___ DATA SECTION ___

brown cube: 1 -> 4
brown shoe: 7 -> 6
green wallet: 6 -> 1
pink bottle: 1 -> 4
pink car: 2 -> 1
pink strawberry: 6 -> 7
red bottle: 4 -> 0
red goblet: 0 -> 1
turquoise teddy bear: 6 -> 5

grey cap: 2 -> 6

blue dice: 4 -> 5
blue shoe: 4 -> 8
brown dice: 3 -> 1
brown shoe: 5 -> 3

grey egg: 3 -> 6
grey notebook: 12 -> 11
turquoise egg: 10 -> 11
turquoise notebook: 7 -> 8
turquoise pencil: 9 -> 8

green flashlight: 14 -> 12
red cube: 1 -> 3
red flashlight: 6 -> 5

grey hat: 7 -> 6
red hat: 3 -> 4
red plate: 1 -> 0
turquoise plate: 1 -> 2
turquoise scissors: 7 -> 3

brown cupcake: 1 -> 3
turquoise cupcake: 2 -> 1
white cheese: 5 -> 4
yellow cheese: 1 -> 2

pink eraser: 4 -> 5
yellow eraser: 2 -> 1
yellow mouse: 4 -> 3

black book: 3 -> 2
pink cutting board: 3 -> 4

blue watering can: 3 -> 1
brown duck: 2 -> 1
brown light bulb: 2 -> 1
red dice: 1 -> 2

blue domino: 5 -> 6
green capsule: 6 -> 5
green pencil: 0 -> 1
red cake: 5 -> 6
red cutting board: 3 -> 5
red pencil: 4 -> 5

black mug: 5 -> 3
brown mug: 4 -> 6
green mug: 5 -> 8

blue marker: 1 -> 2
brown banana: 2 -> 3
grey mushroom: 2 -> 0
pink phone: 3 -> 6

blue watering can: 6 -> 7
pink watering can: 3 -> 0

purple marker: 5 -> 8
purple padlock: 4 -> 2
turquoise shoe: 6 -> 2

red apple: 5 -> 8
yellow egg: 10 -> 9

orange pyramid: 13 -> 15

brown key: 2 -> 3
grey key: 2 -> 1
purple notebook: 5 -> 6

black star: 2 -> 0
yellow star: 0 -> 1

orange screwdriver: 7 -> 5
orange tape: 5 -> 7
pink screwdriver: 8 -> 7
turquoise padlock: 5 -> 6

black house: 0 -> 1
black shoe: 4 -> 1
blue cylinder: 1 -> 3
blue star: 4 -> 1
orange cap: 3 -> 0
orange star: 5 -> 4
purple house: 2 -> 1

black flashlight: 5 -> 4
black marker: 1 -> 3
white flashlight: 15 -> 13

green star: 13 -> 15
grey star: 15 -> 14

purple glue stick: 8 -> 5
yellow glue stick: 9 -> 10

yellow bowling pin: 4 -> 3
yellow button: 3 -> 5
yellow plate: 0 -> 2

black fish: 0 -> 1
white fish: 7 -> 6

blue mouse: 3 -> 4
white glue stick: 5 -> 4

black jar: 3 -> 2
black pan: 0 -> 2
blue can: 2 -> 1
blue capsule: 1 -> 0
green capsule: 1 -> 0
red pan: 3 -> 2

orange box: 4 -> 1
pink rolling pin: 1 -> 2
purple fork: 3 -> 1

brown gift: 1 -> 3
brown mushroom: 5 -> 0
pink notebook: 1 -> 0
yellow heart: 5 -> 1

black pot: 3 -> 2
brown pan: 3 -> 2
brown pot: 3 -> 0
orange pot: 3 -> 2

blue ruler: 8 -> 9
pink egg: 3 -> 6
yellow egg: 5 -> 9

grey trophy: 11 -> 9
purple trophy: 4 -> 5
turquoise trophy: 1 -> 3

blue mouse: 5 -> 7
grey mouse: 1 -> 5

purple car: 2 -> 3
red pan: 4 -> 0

___

» **WHAT THE EXERCISE ASKS**
Word for word, repeat every record.

» **ANSWER BOX**
brown cube: 1 -> 4
brown shoe: 7 -> 6
green wallet: 6 -> 1
pink bottle: 1 -> 4
pink car: 2 -> 1
pink strawberry: 6 -> 7
red bottle: 4 -> 0
red goblet: 0 -> 1
turquoise teddy bear: 6 -> 5

grey cap: 2 -> 6

blue dice: 4 -> 5
blue shoe: 4 -> 8
brown dice: 3 -> 1
brown shoe: 5 -> 3

grey egg: 3 -> 6
grey notebook: 12 -> 11
turquoise egg: 10 -> 11
turquoise notebook: 7 -> 8
turquoise pencil: 9 -> 8

green flashlight: 14 -> 12
red cube: 1 -> 3
red flashlight: 6 -> 5

grey hat: 7 -> 6
red hat: 3 -> 4
red plate: 1 -> 0
turquoise plate: 1 -> 2
turquoise scissors: 7 -> 3

brown cupcake: 1 -> 3
turquoise cupcake: 2 -> 1
white cheese: 5 -> 4
yellow cheese: 1 -> 2

pink eraser: 4 -> 5
yellow eraser: 2 -> 1
yellow mouse: 4 -> 3

black book: 3 -> 2
pink cutting board: 3 -> 4

blue watering can: 3 -> 1
brown duck: 2 -> 1
brown light bulb: 2 -> 1
red dice: 1 -> 2

blue domino: 5 -> 6
green capsule: 6 -> 5
green pencil: 0 -> 1
red cake: 5 -> 6
red cutting board: 3 -> 5
red pencil: 4 -> 5

black mug: 5 -> 3
brown mug: 4 -> 6
green mug: 5 -> 8

blue marker: 1 -> 2
brown banana: 2 -> 3
grey mushroom: 2 -> 0
pink phone: 3 -> 6

blue watering can: 6 -> 7
pink watering can: 3 -> 0

purple marker: 5 -> 8
purple padlock: 4 -> 2
turquoise shoe: 6 -> 2

red apple: 5 -> 8
yellow egg: 10 -> 9

orange pyramid: 13 -> 15

brown key: 2 -> 3
grey key: 2 -> 1
purple notebook: 5 -> 6

black star: 2 -> 0
yellow star: 0 -> 1

orange screwdriver: 7 -> 5
orange tape: 5 -> 7
pink screwdriver: 8 -> 7
turquoise padlock: 5 -> 6

black house: 0 -> 1
black shoe: 4 -> 1
blue cylinder: 1 -> 3
blue star: 4 -> 1
orange cap: 3 -> 0
orange star: 5 -> 4
purple house: 2 -> 1

black flashlight: 5 -> 4
black marker: 1 -> 3
white flashlight: 15 -> 13

green star: 13 -> 15
grey star: 15 -> 14

purple glue stick: 8 -> 5
yellow glue stick: 9 -> 10

yellow bowling pin: 4 -> 3
yellow button: 3 -> 5
yellow plate: 0 -> 2

black fish: 0 -> 1
white fish: 7 -> 6

blue mouse: 3 -> 4
white glue stick: 5 -> 4

black jar: 3 -> 2
black pan: 0 -> 2
blue can: 2 -> 1
blue capsule: 1 -> 0
green capsule: 1 -> 0
red pan: 3 -> 2

orange box: 4 -> 1
pink rolling pin: 1 -> 2
purple fork: 3 -> 1

brown gift: 1 -> 3
brown mushroom: 5 -> 0
pink notebook: 1 -> 0
yellow heart: 5 -> 1

black pot: 3 -> 2
brown pan: 3 -> 2
brown pot: 3 -> 0
orange pot: 3 -> 2

blue ruler: 8 -> 9
pink egg: 3 -> 6
yellow egg: 5 -> 9

grey trophy: 11 -> 9
purple trophy: 4 -> 5
turquoise trophy: 1 -> 3

blue mouse: 5 -> 7
grey mouse: 1 -> 5

purple car: 2 -> 3
red pan: 4 -> 0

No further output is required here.